### Given information
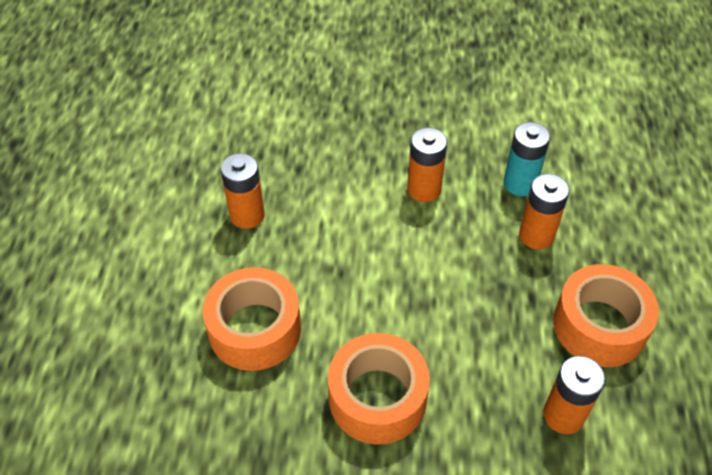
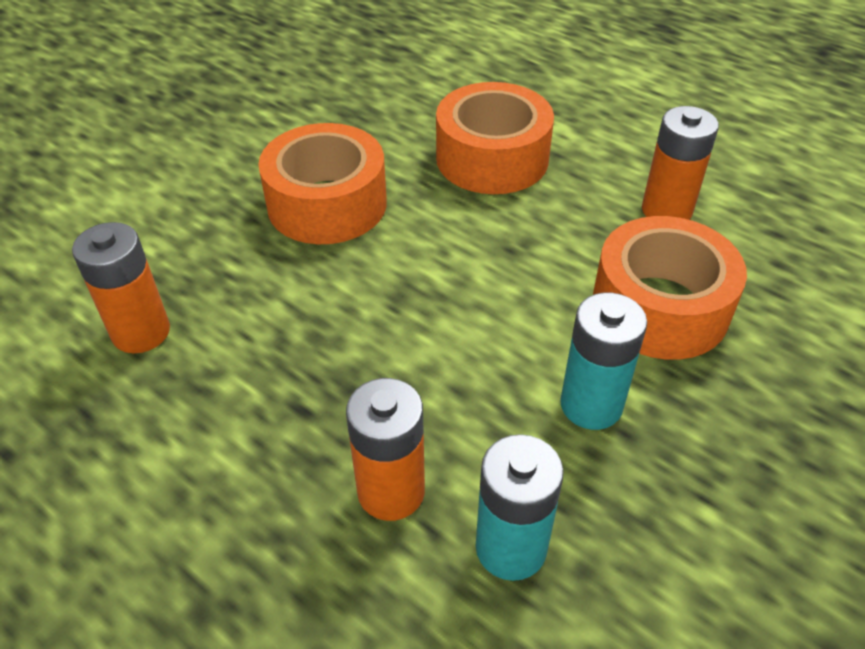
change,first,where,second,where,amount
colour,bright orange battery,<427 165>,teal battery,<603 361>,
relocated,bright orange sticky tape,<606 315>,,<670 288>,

### Task description
Respond with the lines above, from the one that holds "colour,bright orange battery,<427" to the end of the listing, each repeated exactly, and with no other material.

### Response to this task
colour,bright orange battery,<427 165>,teal battery,<603 361>,
relocated,bright orange sticky tape,<606 315>,,<670 288>,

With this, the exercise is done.